Work instruction
Would you transcribe the whole listing exactly, minus its pictures?

Dataset entries
'''

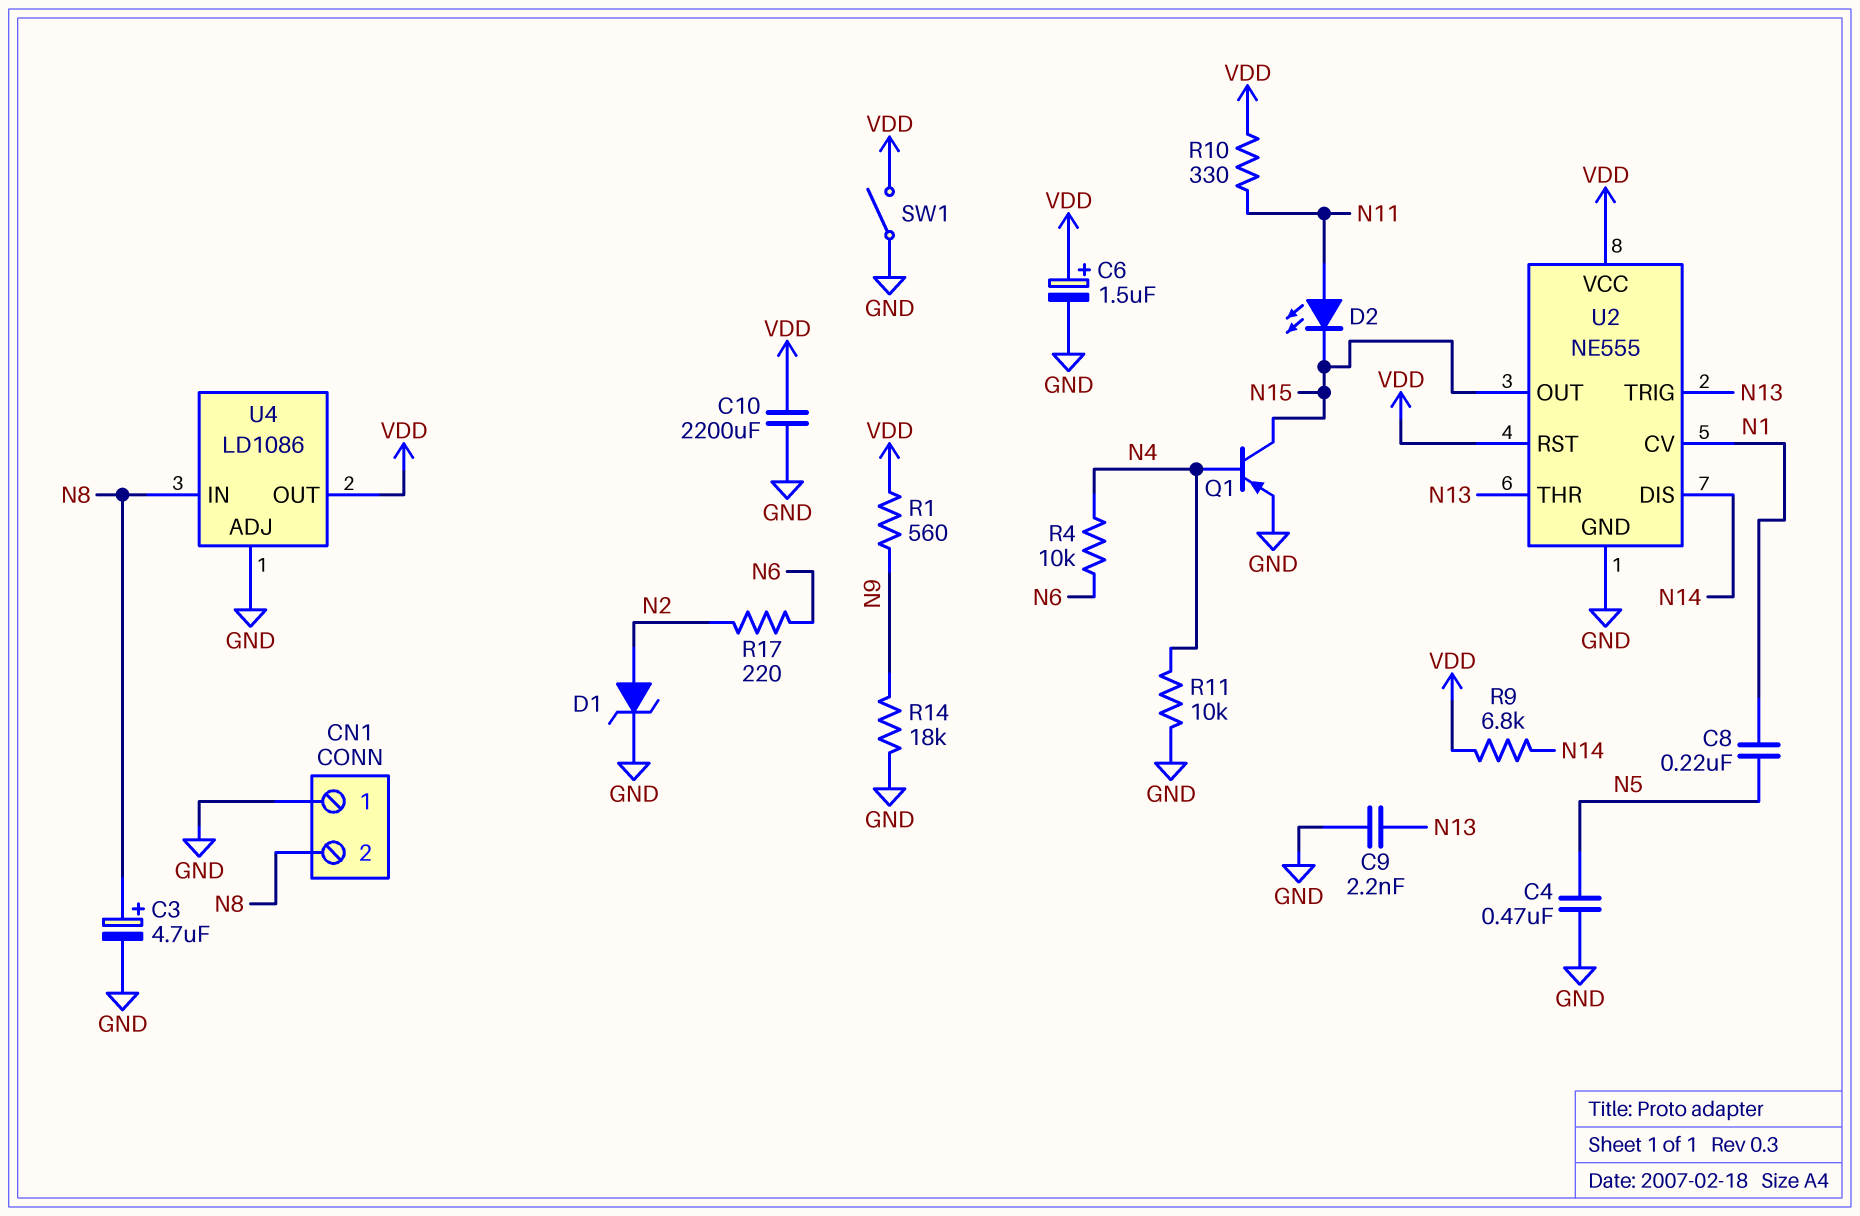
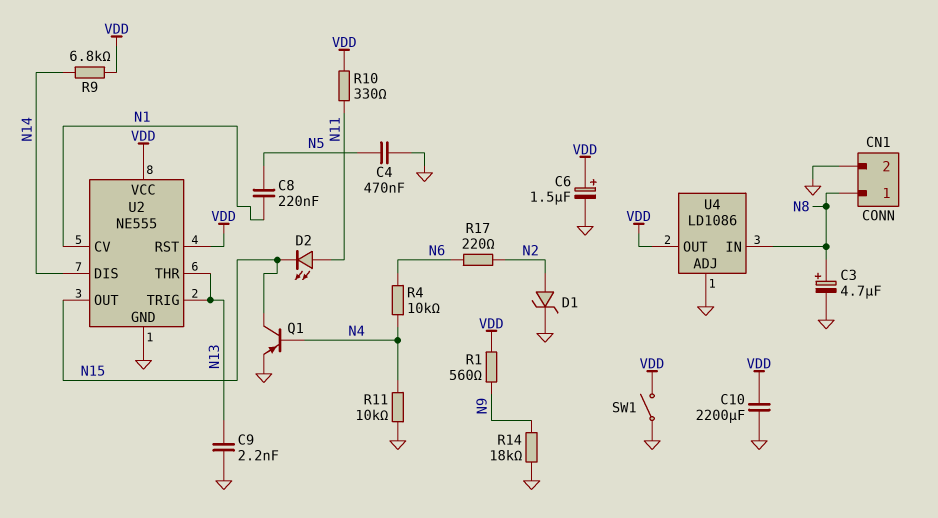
CN1 pin 1: GND -> N8
CN1 pin 2: N8 -> GND

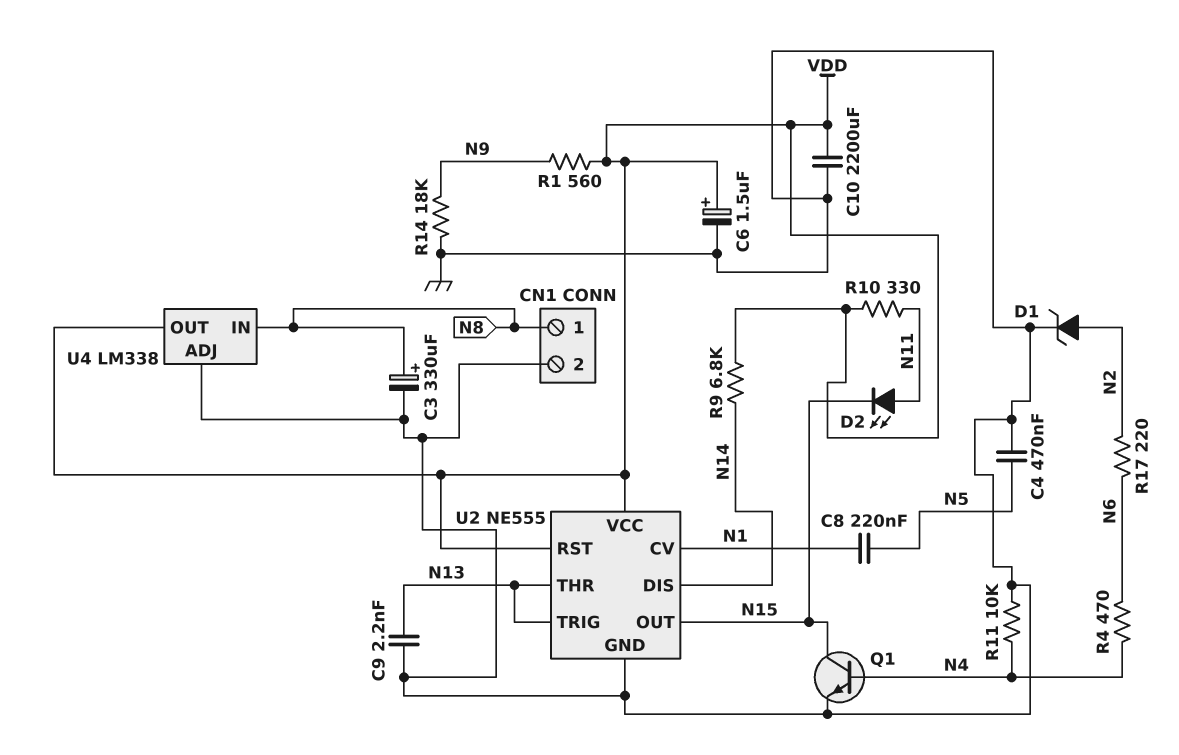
C3: 4.7uF (plus N8, minus GND) -> 330uF (plus N8, minus GND)
Q1: PNP (B N4, C N15, E GND) -> NPN (B N4, C N15, E GND)
R4: 10k (N4, N6) -> 470 (N4, N6)
SW1: switch (GND, VDD) -> none
U4: LD1086 -> LM338

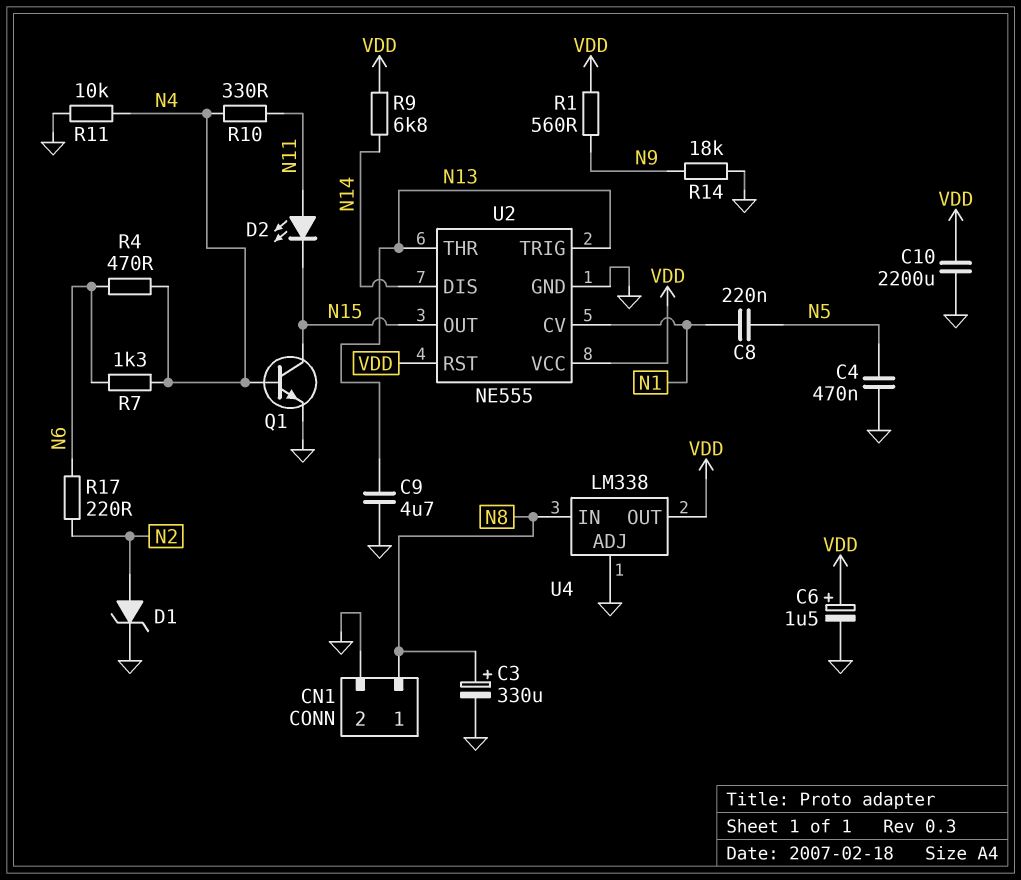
C9: 2.2nF (GND, N13) -> 4.7uF (GND, N13)
R7: none -> 1.3k (N4, N6)
R10: 330 (N11, VDD) -> 330 (N4, N11)

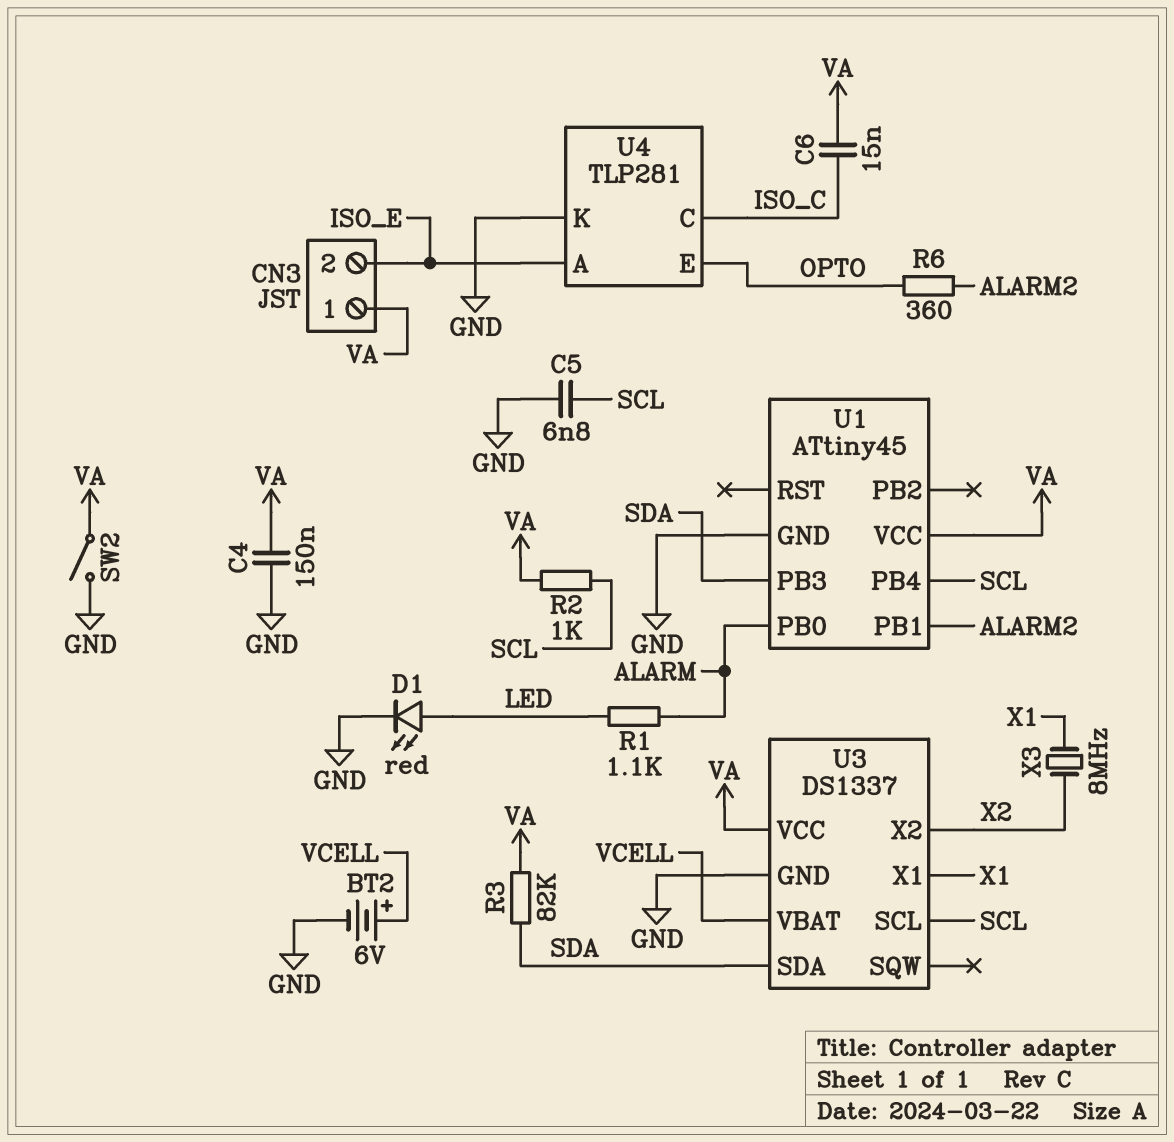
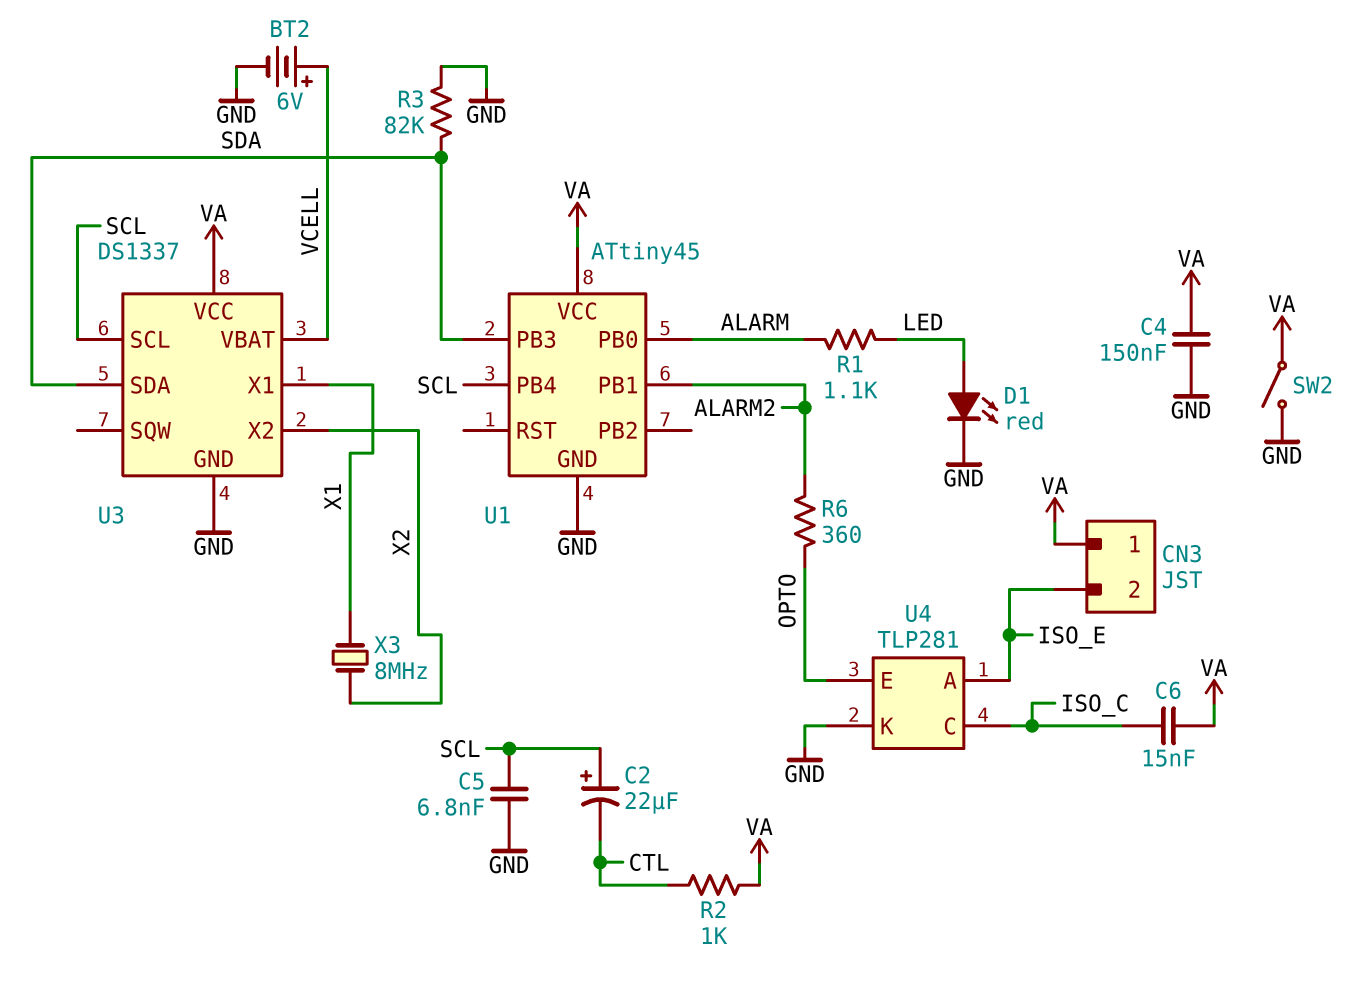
C2: none -> 22uF (plus SCL, minus CTL)
R2: 1k (SCL, VA) -> 1k (CTL, VA)
R3: 82k (SDA, VA) -> 82k (GND, SDA)

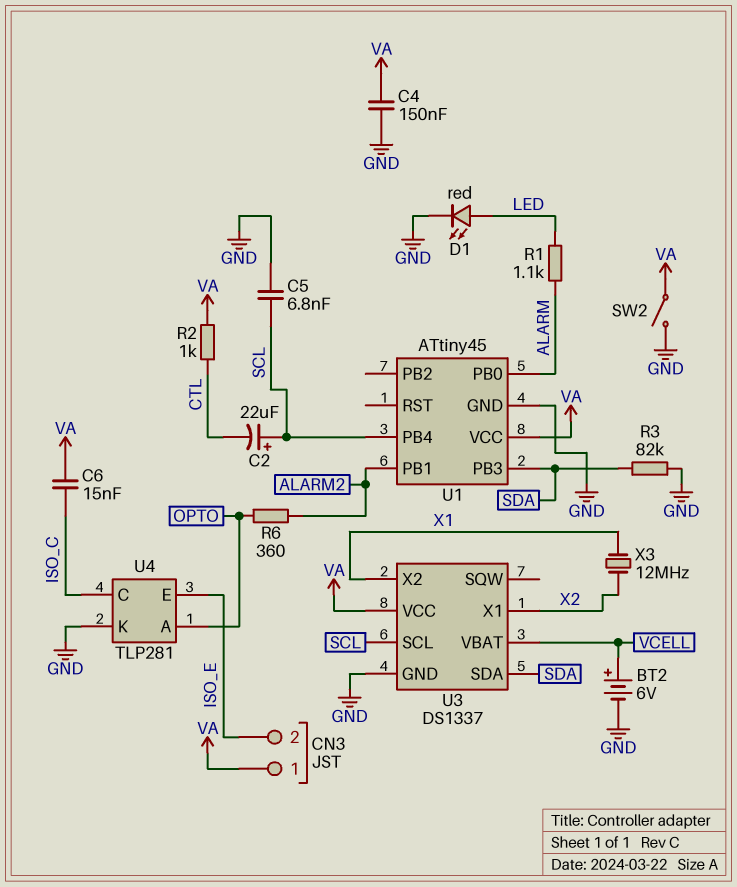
U3 pin X1: X1 -> X2
U3 pin X2: X2 -> X1
U4 pin A: ISO_E -> OPTO
U4 pin E: OPTO -> ISO_E
X3: 8MHz (X1, X2) -> 12MHz (X1, X2)

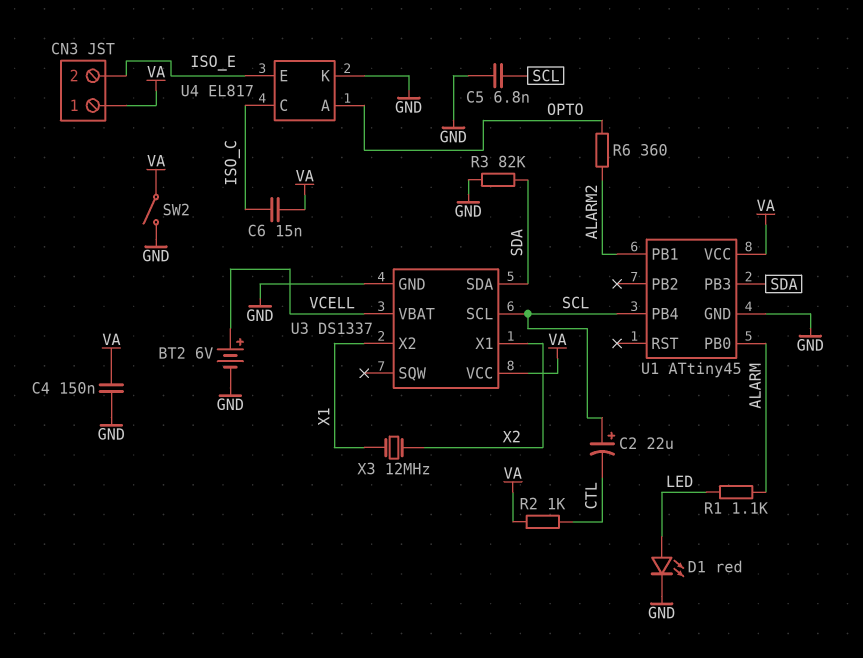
U4: TLP281 -> EL817

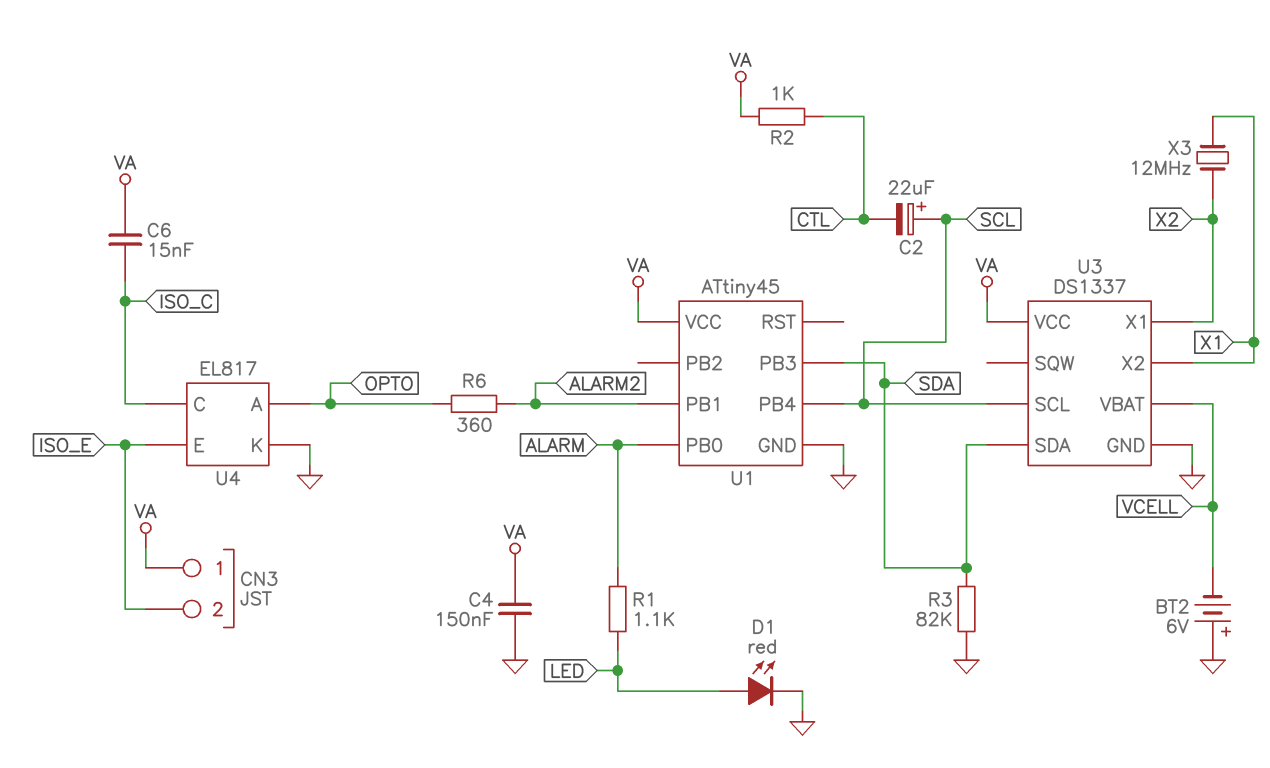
BT2: 6V (plus VCELL, minus GND) -> 6V (plus GND, minus VCELL)
C5: 6.8nF (GND, SCL) -> none
SW2: switch (GND, VA) -> none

'''

Answer to the exercise
CN1 pin 1: GND -> N8
CN1 pin 2: N8 -> GND

C3: 4.7uF (plus N8, minus GND) -> 330uF (plus N8, minus GND)
Q1: PNP (B N4, C N15, E GND) -> NPN (B N4, C N15, E GND)
R4: 10k (N4, N6) -> 470 (N4, N6)
SW1: switch (GND, VDD) -> none
U4: LD1086 -> LM338

C9: 2.2nF (GND, N13) -> 4.7uF (GND, N13)
R7: none -> 1.3k (N4, N6)
R10: 330 (N11, VDD) -> 330 (N4, N11)

C2: none -> 22uF (plus SCL, minus CTL)
R2: 1k (SCL, VA) -> 1k (CTL, VA)
R3: 82k (SDA, VA) -> 82k (GND, SDA)

U3 pin X1: X1 -> X2
U3 pin X2: X2 -> X1
U4 pin A: ISO_E -> OPTO
U4 pin E: OPTO -> ISO_E
X3: 8MHz (X1, X2) -> 12MHz (X1, X2)

U4: TLP281 -> EL817

BT2: 6V (plus VCELL, minus GND) -> 6V (plus GND, minus VCELL)
C5: 6.8nF (GND, SCL) -> none
SW2: switch (GND, VA) -> none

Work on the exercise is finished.